▶ **THE RECORDS**
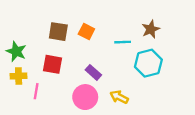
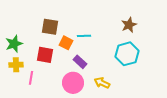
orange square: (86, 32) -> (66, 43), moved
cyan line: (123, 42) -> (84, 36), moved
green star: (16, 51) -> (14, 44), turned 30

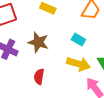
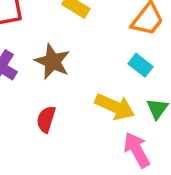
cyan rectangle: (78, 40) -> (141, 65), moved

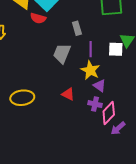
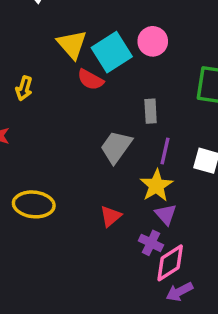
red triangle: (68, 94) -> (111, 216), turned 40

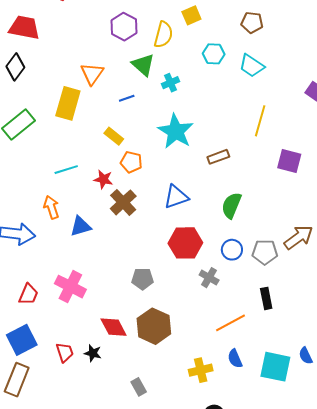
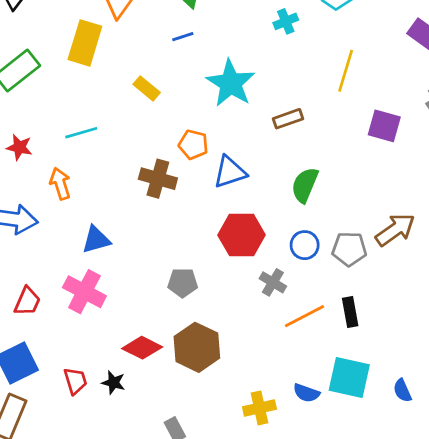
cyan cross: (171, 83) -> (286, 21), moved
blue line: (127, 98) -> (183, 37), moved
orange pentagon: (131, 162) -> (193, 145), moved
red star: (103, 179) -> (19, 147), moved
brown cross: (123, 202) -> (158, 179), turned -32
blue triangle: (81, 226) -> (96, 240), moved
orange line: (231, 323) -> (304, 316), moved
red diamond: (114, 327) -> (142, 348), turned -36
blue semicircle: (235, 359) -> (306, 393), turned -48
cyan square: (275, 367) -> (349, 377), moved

▶ **PROBLEM DETAILS**
Go through the material above and copy each line that holds the string "orange".

▶ **EXPECTED ANSWER**
orange square: (86, 32) -> (66, 43), moved
orange pentagon: (131, 162) -> (193, 145), moved
orange line: (231, 323) -> (304, 316), moved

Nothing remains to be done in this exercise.